Data excerpts:
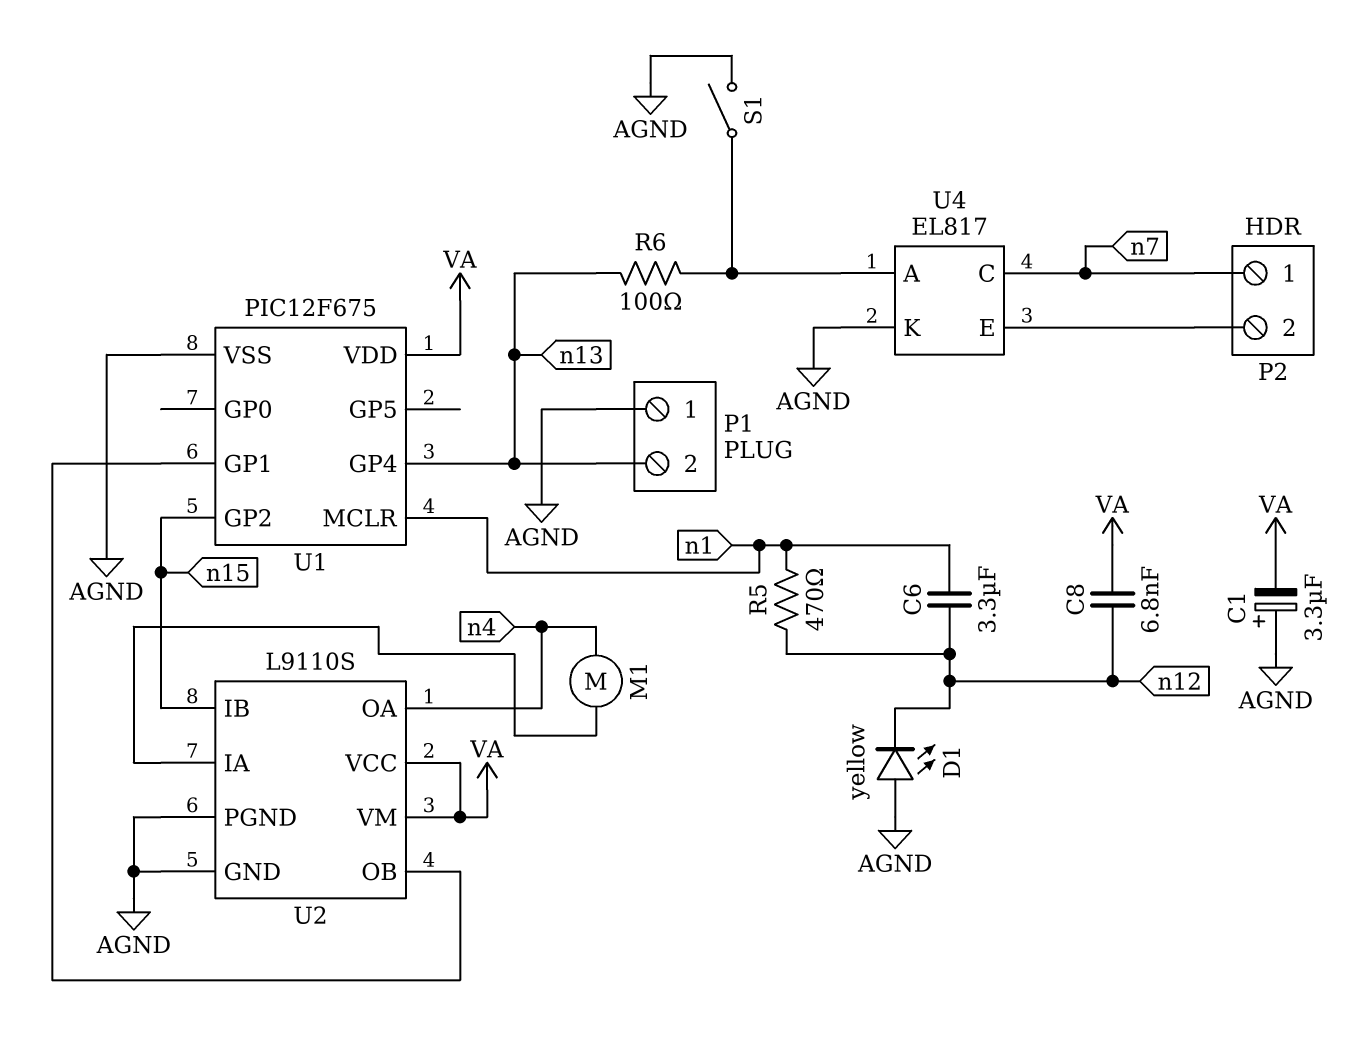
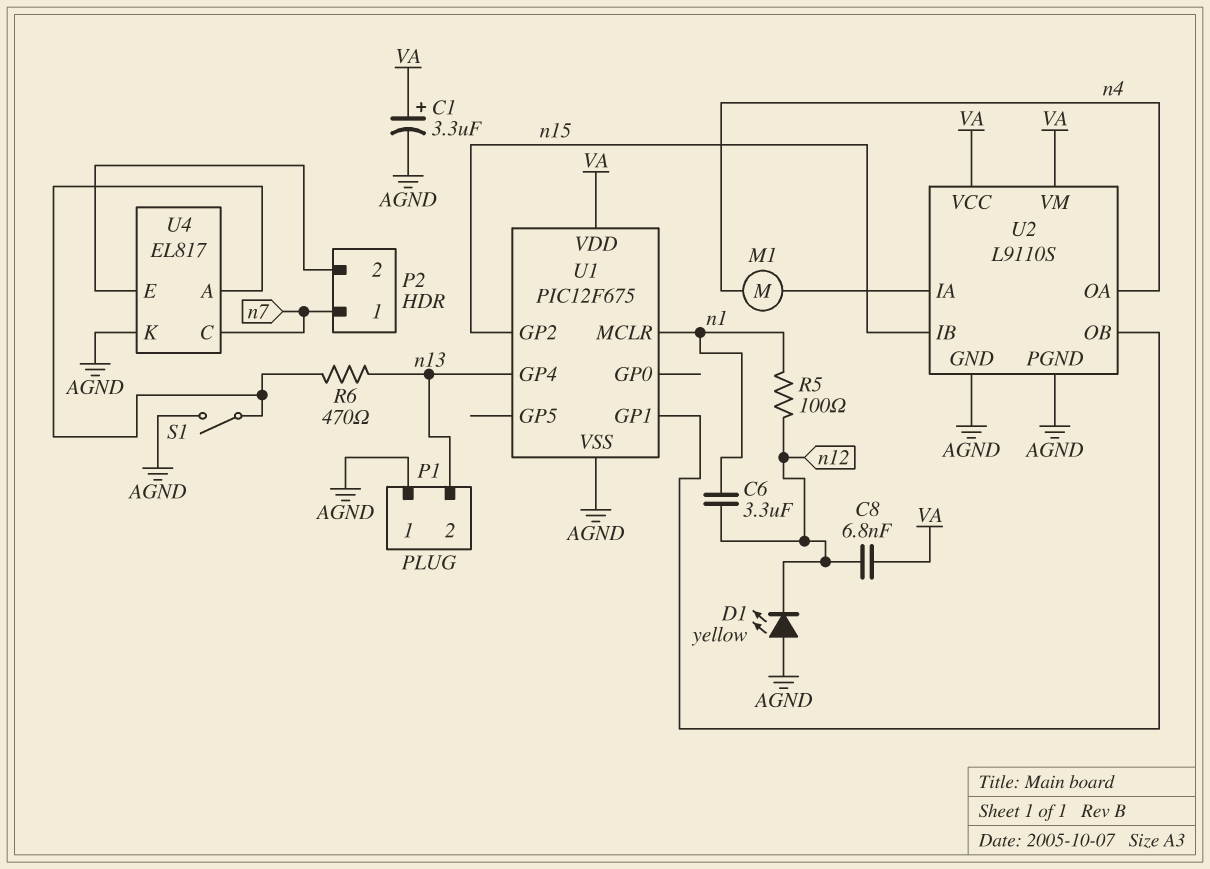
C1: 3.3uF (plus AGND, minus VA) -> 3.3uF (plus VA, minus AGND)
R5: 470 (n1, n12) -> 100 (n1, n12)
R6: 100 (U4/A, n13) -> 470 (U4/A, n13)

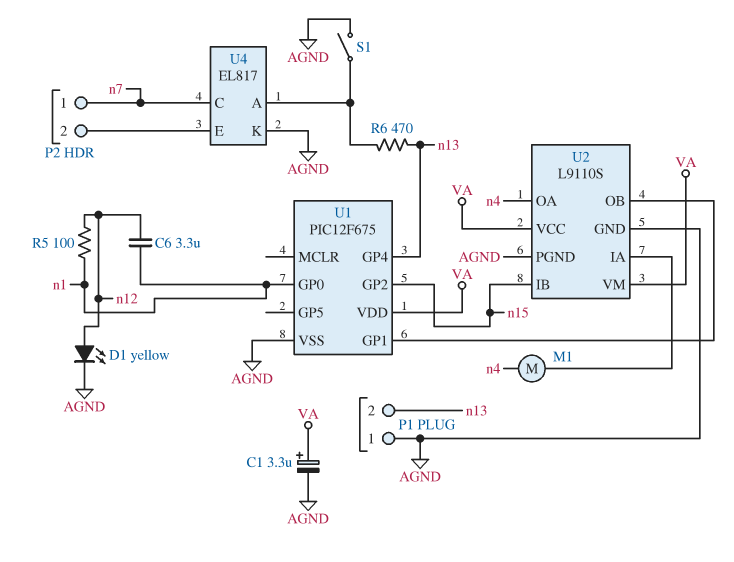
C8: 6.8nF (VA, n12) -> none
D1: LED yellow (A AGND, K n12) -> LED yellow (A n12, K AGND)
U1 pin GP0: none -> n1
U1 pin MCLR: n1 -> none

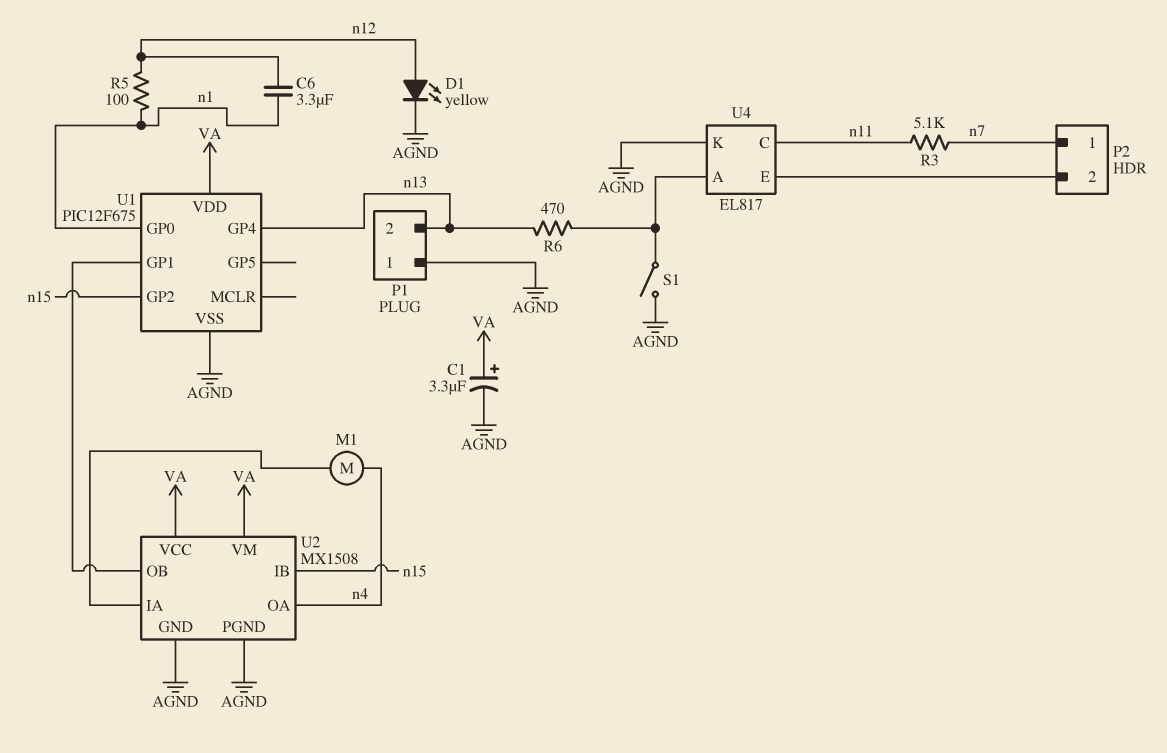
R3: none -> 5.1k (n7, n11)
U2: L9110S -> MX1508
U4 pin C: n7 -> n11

**What you are asked to do**: The required answer is a single number: how many lines above hold the string "none".

**Solution for this task**: 4